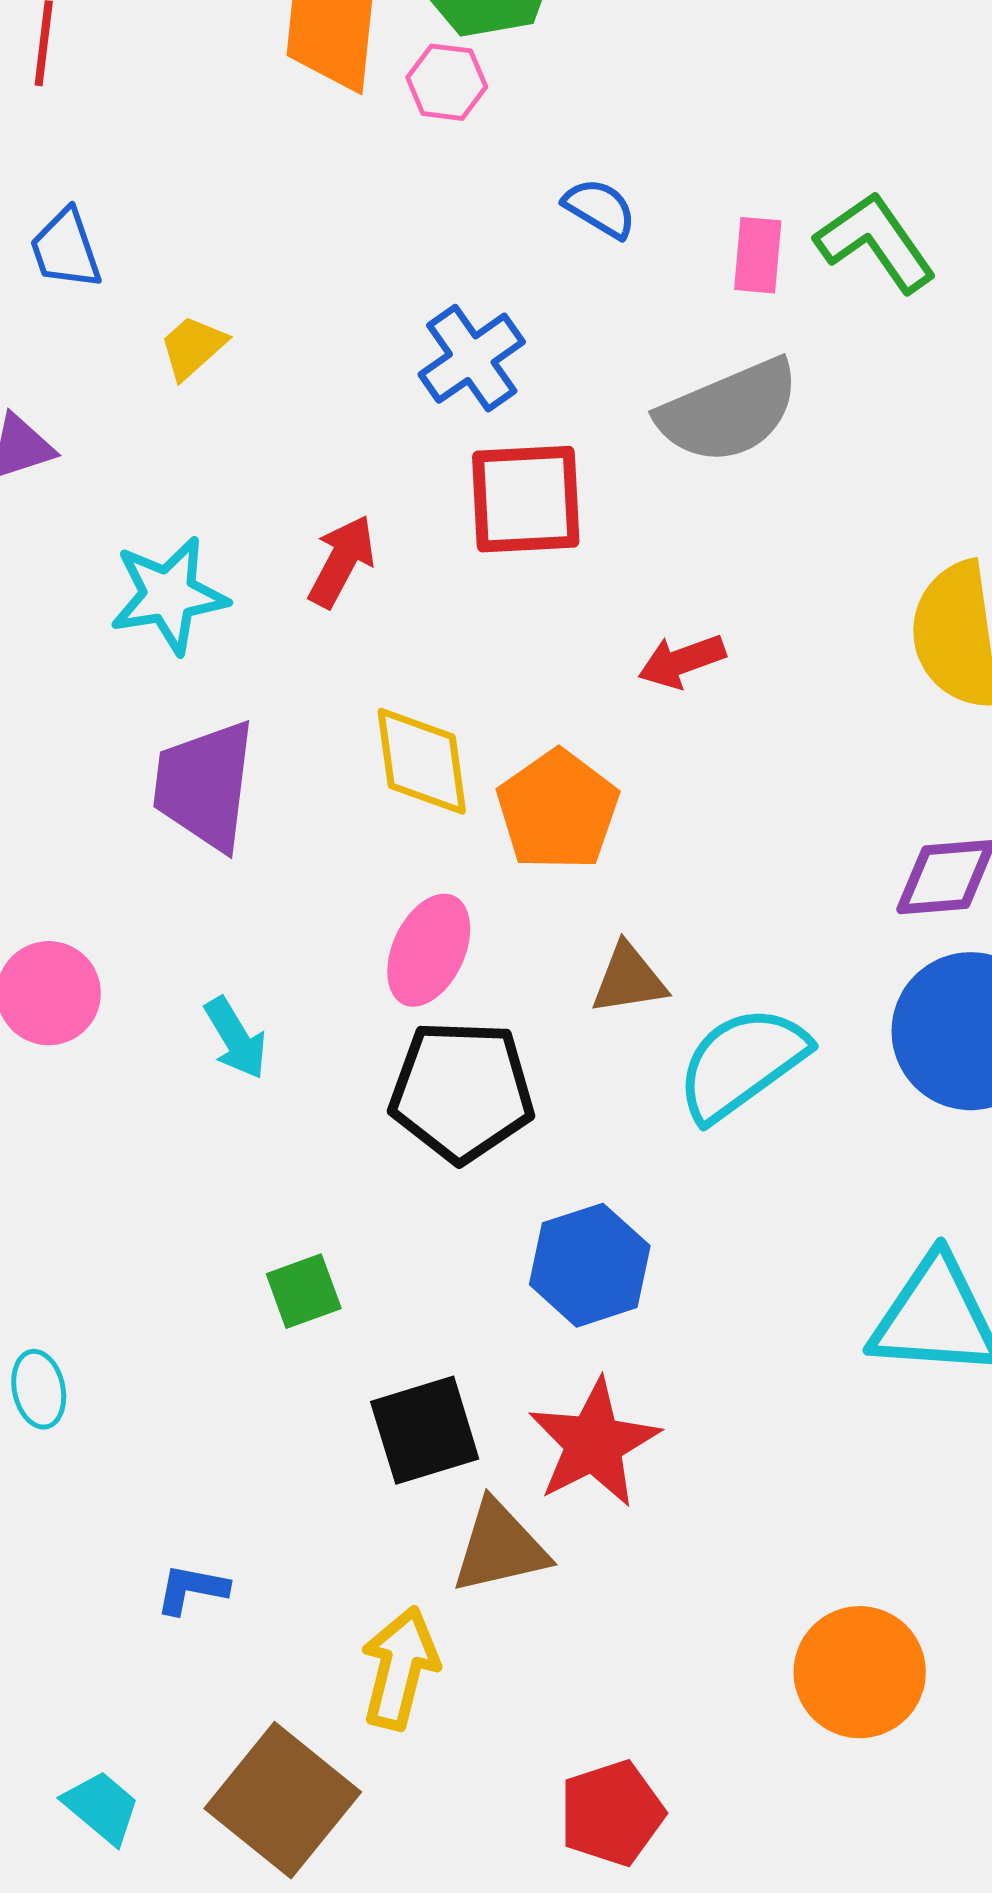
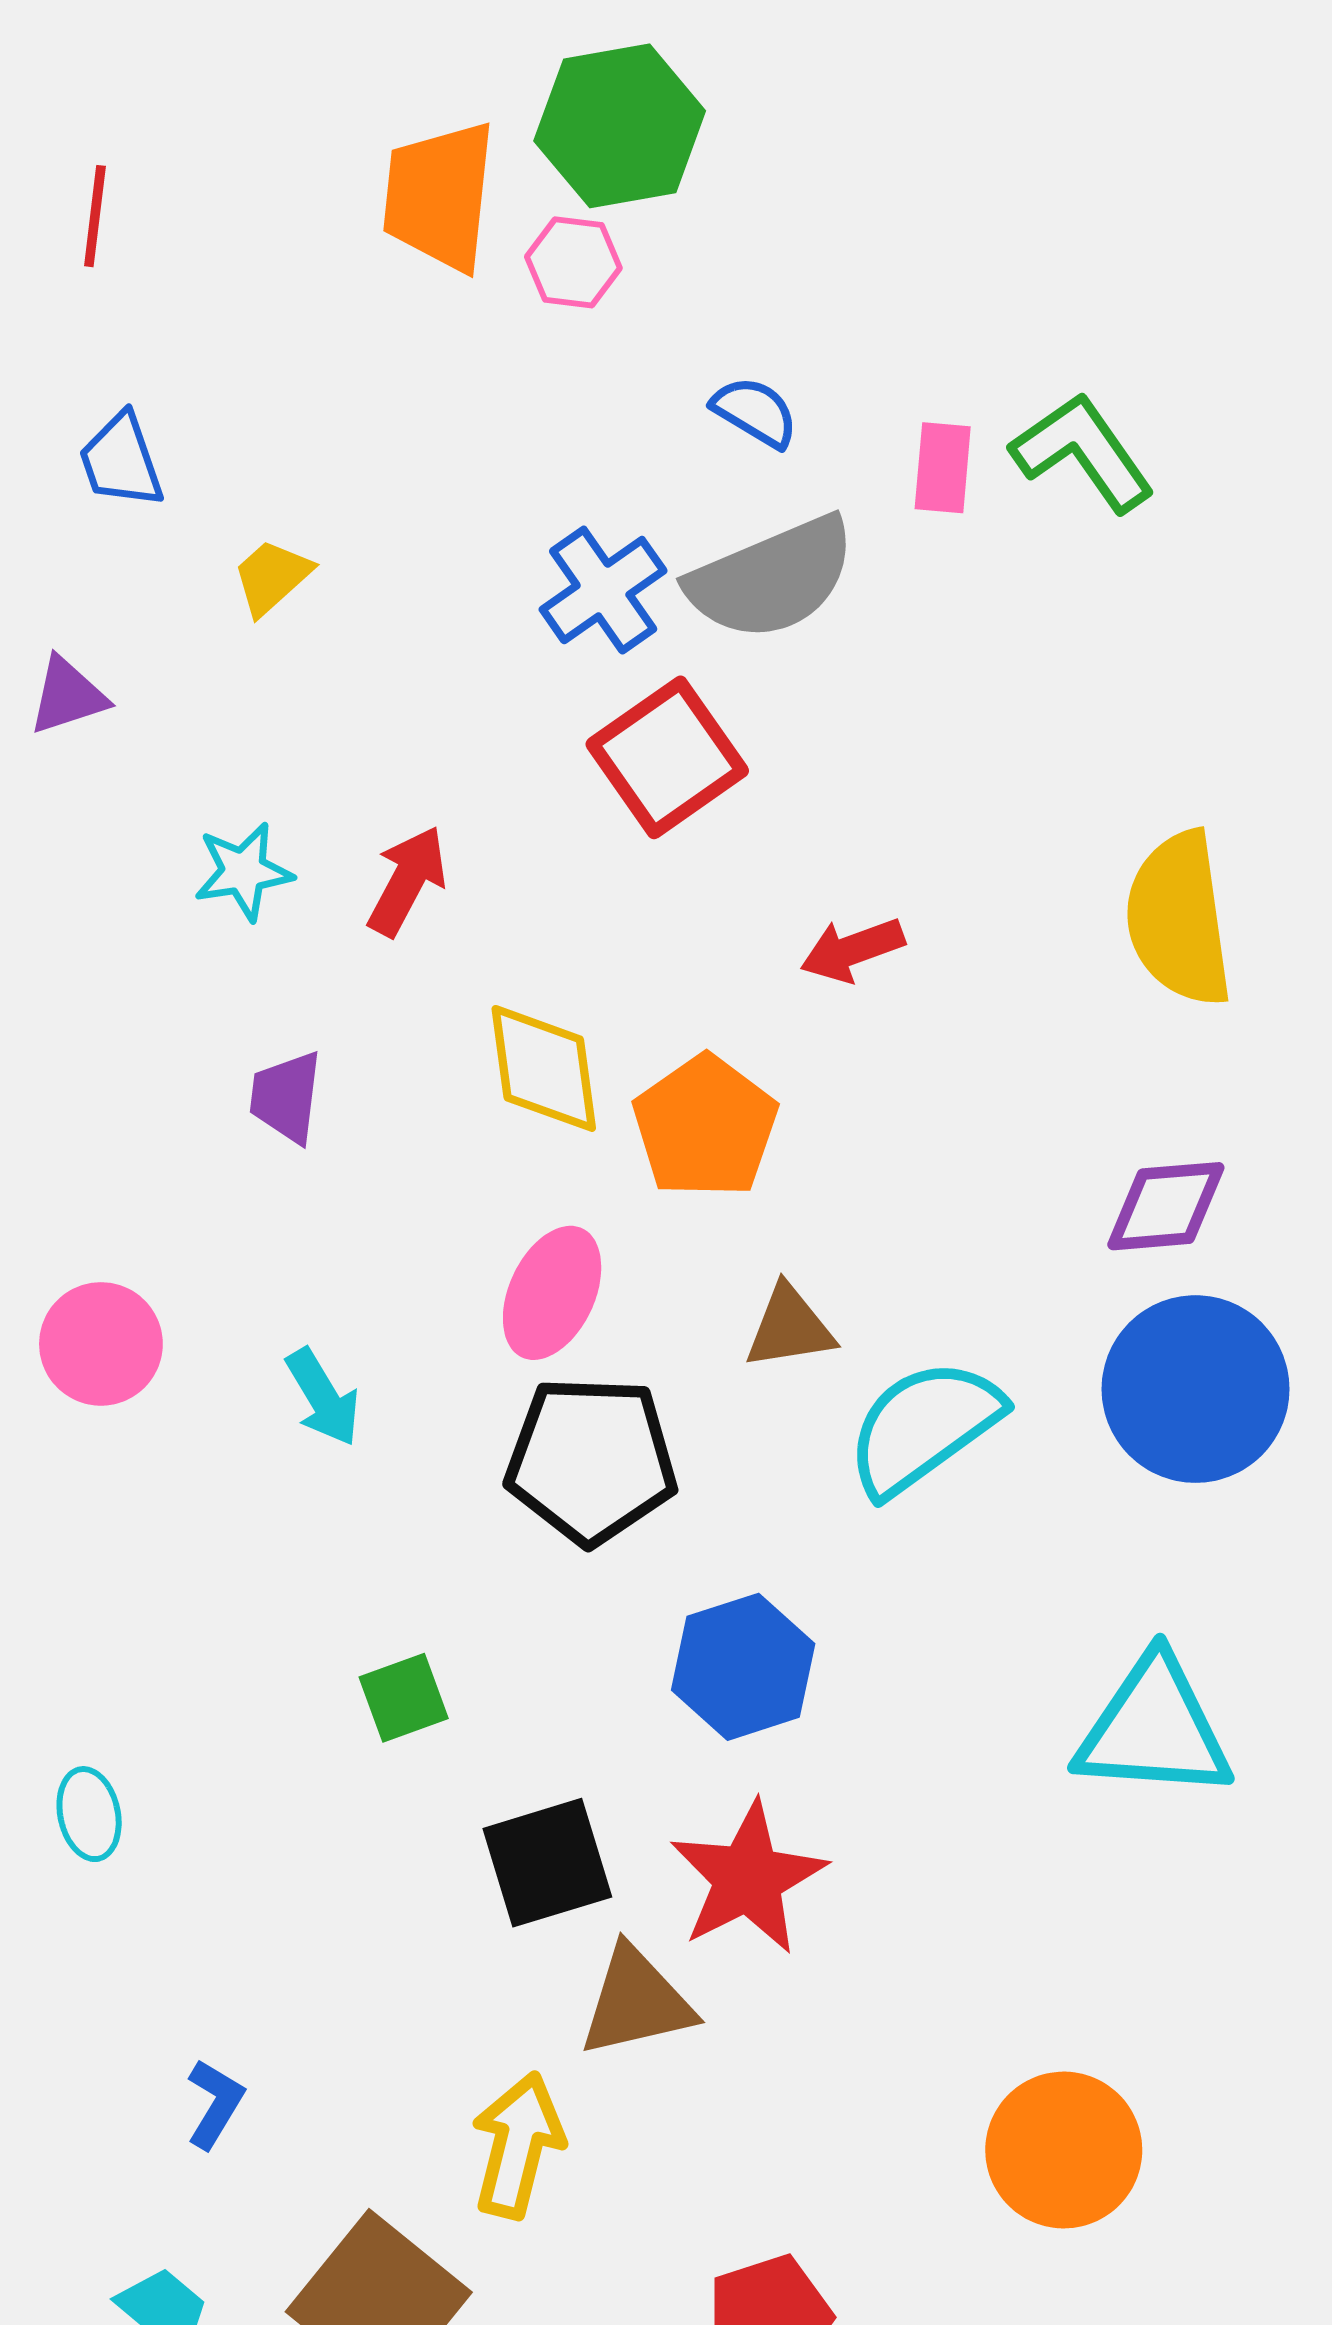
gray semicircle: (729, 411) -> (772, 578), moved
red square: (526, 499) -> (667, 757), turned -32
red arrow: (342, 561) -> (407, 881), moved
cyan star: (169, 595) -> (243, 871), size x0.7
purple trapezoid: (205, 785) -> (286, 1097), size x0.6
blue L-shape: (192, 1589) -> (215, 2104), moved, turned 110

__________________________________________________

Exercise description: Tally the lines in these entries that have the string "moved" in them, then answer with the count and nothing else.

Solution for this exercise: 3